### What is expected
Print the records below exactly as they appear.

### Provided material
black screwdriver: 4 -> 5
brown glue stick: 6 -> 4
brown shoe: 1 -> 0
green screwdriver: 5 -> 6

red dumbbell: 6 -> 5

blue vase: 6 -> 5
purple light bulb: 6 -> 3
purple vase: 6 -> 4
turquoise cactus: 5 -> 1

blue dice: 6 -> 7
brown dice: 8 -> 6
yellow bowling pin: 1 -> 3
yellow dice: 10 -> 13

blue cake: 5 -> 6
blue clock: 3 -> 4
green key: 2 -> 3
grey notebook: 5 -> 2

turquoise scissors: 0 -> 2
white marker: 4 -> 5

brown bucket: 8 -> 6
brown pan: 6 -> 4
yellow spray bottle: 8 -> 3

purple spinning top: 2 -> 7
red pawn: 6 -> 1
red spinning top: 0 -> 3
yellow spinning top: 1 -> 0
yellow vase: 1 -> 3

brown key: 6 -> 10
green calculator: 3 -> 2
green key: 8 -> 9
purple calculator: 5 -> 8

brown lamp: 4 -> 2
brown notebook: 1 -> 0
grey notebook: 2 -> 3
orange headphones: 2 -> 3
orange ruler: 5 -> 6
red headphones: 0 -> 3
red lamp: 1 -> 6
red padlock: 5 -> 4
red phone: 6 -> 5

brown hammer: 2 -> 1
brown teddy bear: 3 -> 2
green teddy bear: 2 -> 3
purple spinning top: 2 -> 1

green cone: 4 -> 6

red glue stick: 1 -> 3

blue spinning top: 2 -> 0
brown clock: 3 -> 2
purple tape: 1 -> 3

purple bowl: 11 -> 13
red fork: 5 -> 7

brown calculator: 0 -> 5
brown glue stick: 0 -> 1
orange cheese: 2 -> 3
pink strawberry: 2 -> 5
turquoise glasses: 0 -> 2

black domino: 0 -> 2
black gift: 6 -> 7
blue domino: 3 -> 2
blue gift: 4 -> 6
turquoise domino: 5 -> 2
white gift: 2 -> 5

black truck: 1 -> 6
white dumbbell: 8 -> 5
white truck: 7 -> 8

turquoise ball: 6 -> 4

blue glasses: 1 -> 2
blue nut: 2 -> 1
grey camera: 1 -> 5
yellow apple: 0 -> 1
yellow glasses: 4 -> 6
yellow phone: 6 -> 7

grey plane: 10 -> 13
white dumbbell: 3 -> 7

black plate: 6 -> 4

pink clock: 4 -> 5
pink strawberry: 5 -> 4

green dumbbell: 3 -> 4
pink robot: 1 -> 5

### Answer section
black screwdriver: 4 -> 5
brown glue stick: 6 -> 4
brown shoe: 1 -> 0
green screwdriver: 5 -> 6

red dumbbell: 6 -> 5

blue vase: 6 -> 5
purple light bulb: 6 -> 3
purple vase: 6 -> 4
turquoise cactus: 5 -> 1

blue dice: 6 -> 7
brown dice: 8 -> 6
yellow bowling pin: 1 -> 3
yellow dice: 10 -> 13

blue cake: 5 -> 6
blue clock: 3 -> 4
green key: 2 -> 3
grey notebook: 5 -> 2

turquoise scissors: 0 -> 2
white marker: 4 -> 5

brown bucket: 8 -> 6
brown pan: 6 -> 4
yellow spray bottle: 8 -> 3

purple spinning top: 2 -> 7
red pawn: 6 -> 1
red spinning top: 0 -> 3
yellow spinning top: 1 -> 0
yellow vase: 1 -> 3

brown key: 6 -> 10
green calculator: 3 -> 2
green key: 8 -> 9
purple calculator: 5 -> 8

brown lamp: 4 -> 2
brown notebook: 1 -> 0
grey notebook: 2 -> 3
orange headphones: 2 -> 3
orange ruler: 5 -> 6
red headphones: 0 -> 3
red lamp: 1 -> 6
red padlock: 5 -> 4
red phone: 6 -> 5

brown hammer: 2 -> 1
brown teddy bear: 3 -> 2
green teddy bear: 2 -> 3
purple spinning top: 2 -> 1

green cone: 4 -> 6

red glue stick: 1 -> 3

blue spinning top: 2 -> 0
brown clock: 3 -> 2
purple tape: 1 -> 3

purple bowl: 11 -> 13
red fork: 5 -> 7

brown calculator: 0 -> 5
brown glue stick: 0 -> 1
orange cheese: 2 -> 3
pink strawberry: 2 -> 5
turquoise glasses: 0 -> 2

black domino: 0 -> 2
black gift: 6 -> 7
blue domino: 3 -> 2
blue gift: 4 -> 6
turquoise domino: 5 -> 2
white gift: 2 -> 5

black truck: 1 -> 6
white dumbbell: 8 -> 5
white truck: 7 -> 8

turquoise ball: 6 -> 4

blue glasses: 1 -> 2
blue nut: 2 -> 1
grey camera: 1 -> 5
yellow apple: 0 -> 1
yellow glasses: 4 -> 6
yellow phone: 6 -> 7

grey plane: 10 -> 13
white dumbbell: 3 -> 7

black plate: 6 -> 4

pink clock: 4 -> 5
pink strawberry: 5 -> 4

green dumbbell: 3 -> 4
pink robot: 1 -> 5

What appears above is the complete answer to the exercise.